● REQUIRED TASK
Can you set out the lines below as a numbered list, starting at the first line and stopping after the line that contains "2003 [71, 591]"? Leave out any blank lines.

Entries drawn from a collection
::::::

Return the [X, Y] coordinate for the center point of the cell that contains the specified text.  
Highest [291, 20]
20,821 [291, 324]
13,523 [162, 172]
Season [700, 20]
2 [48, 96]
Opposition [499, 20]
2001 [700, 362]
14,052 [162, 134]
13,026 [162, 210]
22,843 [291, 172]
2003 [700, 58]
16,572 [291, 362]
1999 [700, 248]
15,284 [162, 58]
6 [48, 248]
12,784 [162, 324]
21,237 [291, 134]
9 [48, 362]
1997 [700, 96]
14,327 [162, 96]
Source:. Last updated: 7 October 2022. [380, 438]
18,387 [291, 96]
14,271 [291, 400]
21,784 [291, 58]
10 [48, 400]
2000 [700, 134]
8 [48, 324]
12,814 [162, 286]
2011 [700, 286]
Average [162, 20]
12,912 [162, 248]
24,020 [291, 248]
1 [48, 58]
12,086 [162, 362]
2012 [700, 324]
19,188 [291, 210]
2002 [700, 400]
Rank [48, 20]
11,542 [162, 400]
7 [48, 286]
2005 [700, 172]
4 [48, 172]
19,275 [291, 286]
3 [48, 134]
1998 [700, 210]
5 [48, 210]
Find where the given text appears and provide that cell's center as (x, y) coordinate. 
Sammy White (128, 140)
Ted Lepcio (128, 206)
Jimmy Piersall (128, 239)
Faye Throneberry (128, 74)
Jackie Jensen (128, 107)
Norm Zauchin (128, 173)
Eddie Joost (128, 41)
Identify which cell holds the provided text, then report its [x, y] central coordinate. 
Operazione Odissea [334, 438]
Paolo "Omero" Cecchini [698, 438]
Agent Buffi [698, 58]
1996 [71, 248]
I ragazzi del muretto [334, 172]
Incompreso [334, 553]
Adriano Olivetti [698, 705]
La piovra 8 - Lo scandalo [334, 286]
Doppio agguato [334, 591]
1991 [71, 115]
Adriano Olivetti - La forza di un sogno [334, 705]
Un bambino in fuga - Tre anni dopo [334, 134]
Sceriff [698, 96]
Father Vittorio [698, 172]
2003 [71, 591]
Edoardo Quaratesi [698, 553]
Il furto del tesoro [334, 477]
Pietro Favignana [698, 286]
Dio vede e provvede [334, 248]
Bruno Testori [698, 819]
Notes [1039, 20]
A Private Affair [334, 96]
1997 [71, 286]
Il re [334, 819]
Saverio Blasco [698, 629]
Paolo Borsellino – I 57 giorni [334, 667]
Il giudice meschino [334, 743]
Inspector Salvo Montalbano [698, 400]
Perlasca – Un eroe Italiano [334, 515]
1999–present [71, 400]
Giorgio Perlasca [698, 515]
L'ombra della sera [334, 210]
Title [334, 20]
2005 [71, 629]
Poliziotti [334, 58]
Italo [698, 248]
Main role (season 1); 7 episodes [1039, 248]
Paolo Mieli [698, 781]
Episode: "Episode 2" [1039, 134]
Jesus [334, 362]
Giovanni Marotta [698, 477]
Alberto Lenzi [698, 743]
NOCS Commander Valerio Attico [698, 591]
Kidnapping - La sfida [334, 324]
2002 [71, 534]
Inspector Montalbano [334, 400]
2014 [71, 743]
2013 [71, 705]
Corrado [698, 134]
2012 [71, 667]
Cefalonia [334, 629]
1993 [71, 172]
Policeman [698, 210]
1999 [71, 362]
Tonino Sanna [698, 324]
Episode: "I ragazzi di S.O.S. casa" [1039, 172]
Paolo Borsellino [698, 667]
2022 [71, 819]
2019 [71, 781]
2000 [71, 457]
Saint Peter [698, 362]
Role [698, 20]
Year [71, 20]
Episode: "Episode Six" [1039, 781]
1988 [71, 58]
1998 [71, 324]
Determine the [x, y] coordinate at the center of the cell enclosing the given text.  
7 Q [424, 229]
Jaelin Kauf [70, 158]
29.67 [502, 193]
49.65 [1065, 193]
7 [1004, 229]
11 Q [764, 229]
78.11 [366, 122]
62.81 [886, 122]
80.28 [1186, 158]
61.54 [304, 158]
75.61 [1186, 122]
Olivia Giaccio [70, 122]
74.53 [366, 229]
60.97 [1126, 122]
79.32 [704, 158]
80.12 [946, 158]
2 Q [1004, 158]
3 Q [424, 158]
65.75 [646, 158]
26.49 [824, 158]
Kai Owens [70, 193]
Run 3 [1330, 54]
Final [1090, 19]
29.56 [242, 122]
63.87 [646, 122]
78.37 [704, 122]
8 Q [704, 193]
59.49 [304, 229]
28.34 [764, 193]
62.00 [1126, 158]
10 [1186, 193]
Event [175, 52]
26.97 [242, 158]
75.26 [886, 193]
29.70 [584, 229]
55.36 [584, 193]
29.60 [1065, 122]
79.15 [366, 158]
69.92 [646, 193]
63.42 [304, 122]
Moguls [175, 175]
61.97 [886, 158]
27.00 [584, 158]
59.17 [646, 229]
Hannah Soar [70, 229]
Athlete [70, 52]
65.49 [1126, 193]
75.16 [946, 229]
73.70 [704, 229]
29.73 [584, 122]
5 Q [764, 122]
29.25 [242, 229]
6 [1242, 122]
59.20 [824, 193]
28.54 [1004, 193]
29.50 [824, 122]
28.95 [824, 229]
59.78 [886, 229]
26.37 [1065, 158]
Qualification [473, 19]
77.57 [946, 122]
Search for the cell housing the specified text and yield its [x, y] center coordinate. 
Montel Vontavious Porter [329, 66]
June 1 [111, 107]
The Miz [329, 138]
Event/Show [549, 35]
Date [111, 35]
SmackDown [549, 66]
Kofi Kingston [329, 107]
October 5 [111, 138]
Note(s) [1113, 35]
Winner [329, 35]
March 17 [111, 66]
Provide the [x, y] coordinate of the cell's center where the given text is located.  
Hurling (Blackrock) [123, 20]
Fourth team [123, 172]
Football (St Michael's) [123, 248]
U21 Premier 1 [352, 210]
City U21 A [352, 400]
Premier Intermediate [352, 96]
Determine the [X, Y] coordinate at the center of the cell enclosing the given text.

::::::

● EXERCISE OUTPUT
1. Return the [X, Y] coordinate for the center point of the cell that contains the specified text.  
2. Highest [291, 20]
3. 20,821 [291, 324]
4. 13,523 [162, 172]
5. Season [700, 20]
6. 2 [48, 96]
7. Opposition [499, 20]
8. 2001 [700, 362]
9. 14,052 [162, 134]
10. 13,026 [162, 210]
11. 22,843 [291, 172]
12. 2003 [700, 58]
13. 16,572 [291, 362]
14. 1999 [700, 248]
15. 15,284 [162, 58]
16. 6 [48, 248]
17. 12,784 [162, 324]
18. 21,237 [291, 134]
19. 9 [48, 362]
20. 1997 [700, 96]
21. 14,327 [162, 96]
22. Source:. Last updated: 7 October 2022. [380, 438]
23. 18,387 [291, 96]
24. 14,271 [291, 400]
25. 21,784 [291, 58]
26. 10 [48, 400]
27. 2000 [700, 134]
28. 8 [48, 324]
29. 12,814 [162, 286]
30. 2011 [700, 286]
31. Average [162, 20]
32. 12,912 [162, 248]
33. 24,020 [291, 248]
34. 1 [48, 58]
35. 12,086 [162, 362]
36. 2012 [700, 324]
37. 19,188 [291, 210]
38. 2002 [700, 400]
39. Rank [48, 20]
40. 11,542 [162, 400]
41. 7 [48, 286]
42. 2005 [700, 172]
43. 4 [48, 172]
44. 19,275 [291, 286]
45. 3 [48, 134]
46. 1998 [700, 210]
47. 5 [48, 210]
48. Find where the given text appears and provide that cell's center as (x, y) coordinate. 
49. Sammy White (128, 140)
50. Ted Lepcio (128, 206)
51. Jimmy Piersall (128, 239)
52. Faye Throneberry (128, 74)
53. Jackie Jensen (128, 107)
54. Norm Zauchin (128, 173)
55. Eddie Joost (128, 41)
56. Identify which cell holds the provided text, then report its [x, y] central coordinate. 
57. Operazione Odissea [334, 438]
58. Paolo "Omero" Cecchini [698, 438]
59. Agent Buffi [698, 58]
60. 1996 [71, 248]
61. I ragazzi del muretto [334, 172]
62. Incompreso [334, 553]
63. Adriano Olivetti [698, 705]
64. La piovra 8 - Lo scandalo [334, 286]
65. Doppio agguato [334, 591]
66. 1991 [71, 115]
67. Adriano Olivetti - La forza di un sogno [334, 705]
68. Un bambino in fuga - Tre anni dopo [334, 134]
69. Sceriff [698, 96]
70. Father Vittorio [698, 172]
71. 2003 [71, 591]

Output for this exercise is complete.